(Data extracted from a collection)
<<<<
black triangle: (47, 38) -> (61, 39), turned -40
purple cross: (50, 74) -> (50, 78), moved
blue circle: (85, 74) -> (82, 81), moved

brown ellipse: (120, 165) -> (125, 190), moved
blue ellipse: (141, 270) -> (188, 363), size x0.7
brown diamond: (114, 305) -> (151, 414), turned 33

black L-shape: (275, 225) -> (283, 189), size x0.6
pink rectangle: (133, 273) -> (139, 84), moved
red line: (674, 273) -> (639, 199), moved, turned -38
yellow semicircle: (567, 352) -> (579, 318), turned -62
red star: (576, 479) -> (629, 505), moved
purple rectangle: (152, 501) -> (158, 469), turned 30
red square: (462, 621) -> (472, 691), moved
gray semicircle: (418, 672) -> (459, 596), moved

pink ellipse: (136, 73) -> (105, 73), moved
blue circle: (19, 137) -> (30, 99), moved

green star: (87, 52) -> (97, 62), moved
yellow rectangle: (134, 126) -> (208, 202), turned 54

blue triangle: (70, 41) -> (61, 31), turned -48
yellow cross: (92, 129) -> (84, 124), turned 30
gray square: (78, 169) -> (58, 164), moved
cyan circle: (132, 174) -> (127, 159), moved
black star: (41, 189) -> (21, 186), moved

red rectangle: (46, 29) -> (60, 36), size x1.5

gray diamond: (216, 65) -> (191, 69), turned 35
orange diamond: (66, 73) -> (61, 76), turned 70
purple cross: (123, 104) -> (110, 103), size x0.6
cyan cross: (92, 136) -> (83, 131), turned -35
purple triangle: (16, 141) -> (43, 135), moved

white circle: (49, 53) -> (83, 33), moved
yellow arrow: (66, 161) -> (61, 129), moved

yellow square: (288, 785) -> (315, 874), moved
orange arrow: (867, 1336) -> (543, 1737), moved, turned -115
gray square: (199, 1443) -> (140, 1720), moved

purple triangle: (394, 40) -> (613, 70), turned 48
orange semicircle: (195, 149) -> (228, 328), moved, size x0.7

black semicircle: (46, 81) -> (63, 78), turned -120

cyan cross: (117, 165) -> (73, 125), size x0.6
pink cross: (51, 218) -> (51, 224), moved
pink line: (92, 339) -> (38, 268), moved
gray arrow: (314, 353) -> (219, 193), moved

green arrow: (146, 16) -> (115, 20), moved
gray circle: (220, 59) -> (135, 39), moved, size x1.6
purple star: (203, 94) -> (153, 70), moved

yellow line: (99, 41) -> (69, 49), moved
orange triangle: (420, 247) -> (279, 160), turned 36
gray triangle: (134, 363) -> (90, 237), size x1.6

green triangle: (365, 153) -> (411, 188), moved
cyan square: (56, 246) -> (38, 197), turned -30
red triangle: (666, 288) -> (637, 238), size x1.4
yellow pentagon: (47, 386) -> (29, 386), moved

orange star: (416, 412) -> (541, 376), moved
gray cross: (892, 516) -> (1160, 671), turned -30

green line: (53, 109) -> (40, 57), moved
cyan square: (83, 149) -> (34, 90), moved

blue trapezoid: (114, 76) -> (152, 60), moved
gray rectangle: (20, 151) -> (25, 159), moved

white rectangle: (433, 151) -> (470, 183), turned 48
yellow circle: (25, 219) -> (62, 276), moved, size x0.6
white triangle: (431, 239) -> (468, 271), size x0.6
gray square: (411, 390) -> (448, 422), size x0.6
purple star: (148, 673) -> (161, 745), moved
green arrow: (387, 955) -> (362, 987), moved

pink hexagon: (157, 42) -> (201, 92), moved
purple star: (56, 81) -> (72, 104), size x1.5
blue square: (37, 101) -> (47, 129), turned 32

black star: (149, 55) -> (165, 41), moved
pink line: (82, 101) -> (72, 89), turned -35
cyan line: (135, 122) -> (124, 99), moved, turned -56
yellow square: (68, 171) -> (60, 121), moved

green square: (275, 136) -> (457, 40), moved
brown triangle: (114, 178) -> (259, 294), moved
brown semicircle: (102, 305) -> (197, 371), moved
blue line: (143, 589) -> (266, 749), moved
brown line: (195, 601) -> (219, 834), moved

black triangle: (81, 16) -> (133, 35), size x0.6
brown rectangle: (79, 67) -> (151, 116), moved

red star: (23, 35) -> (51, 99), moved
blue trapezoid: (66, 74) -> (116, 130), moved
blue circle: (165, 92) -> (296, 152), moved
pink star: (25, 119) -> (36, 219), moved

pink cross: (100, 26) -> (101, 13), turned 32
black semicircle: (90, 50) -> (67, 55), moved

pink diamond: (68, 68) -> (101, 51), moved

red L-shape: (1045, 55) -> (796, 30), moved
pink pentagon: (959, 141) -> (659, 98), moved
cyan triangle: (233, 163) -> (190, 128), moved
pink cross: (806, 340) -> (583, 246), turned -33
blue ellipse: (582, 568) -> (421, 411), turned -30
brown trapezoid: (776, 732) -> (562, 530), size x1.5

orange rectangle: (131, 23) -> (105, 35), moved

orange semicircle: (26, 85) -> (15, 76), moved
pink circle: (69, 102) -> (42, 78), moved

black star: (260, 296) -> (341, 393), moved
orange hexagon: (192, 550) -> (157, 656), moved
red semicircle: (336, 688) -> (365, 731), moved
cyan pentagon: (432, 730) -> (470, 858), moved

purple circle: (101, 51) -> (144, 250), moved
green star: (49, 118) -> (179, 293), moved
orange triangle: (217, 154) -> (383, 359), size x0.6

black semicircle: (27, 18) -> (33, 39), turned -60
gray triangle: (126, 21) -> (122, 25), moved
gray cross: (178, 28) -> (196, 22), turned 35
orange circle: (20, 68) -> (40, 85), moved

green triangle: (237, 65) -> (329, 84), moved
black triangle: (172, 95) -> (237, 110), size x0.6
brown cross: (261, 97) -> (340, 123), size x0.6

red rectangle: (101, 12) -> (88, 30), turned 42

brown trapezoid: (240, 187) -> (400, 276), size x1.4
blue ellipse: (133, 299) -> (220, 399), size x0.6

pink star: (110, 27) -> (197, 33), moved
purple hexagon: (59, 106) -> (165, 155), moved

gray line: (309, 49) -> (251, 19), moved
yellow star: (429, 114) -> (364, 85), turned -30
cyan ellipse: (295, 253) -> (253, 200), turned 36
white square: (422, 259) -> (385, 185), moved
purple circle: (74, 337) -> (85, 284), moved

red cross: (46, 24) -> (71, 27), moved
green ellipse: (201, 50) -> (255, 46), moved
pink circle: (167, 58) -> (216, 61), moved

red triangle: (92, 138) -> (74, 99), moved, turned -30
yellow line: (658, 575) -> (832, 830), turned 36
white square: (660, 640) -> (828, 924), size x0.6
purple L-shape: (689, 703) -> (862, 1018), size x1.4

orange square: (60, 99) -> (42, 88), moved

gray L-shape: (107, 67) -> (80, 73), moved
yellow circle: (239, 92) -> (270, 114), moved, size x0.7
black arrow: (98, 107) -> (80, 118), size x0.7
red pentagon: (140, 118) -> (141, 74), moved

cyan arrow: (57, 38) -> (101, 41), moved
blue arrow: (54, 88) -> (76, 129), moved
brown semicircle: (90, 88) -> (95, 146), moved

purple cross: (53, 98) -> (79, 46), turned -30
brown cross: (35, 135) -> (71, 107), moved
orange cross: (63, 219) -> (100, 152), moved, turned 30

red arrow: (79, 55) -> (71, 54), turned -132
>>>>
* Goal of the exercise *
Copy here each line of the preceding records with "ellipse" in it.

* Written response *
brown ellipse: (120, 165) -> (125, 190), moved
blue ellipse: (141, 270) -> (188, 363), size x0.7
pink ellipse: (136, 73) -> (105, 73), moved
blue ellipse: (582, 568) -> (421, 411), turned -30
blue ellipse: (133, 299) -> (220, 399), size x0.6
cyan ellipse: (295, 253) -> (253, 200), turned 36
green ellipse: (201, 50) -> (255, 46), moved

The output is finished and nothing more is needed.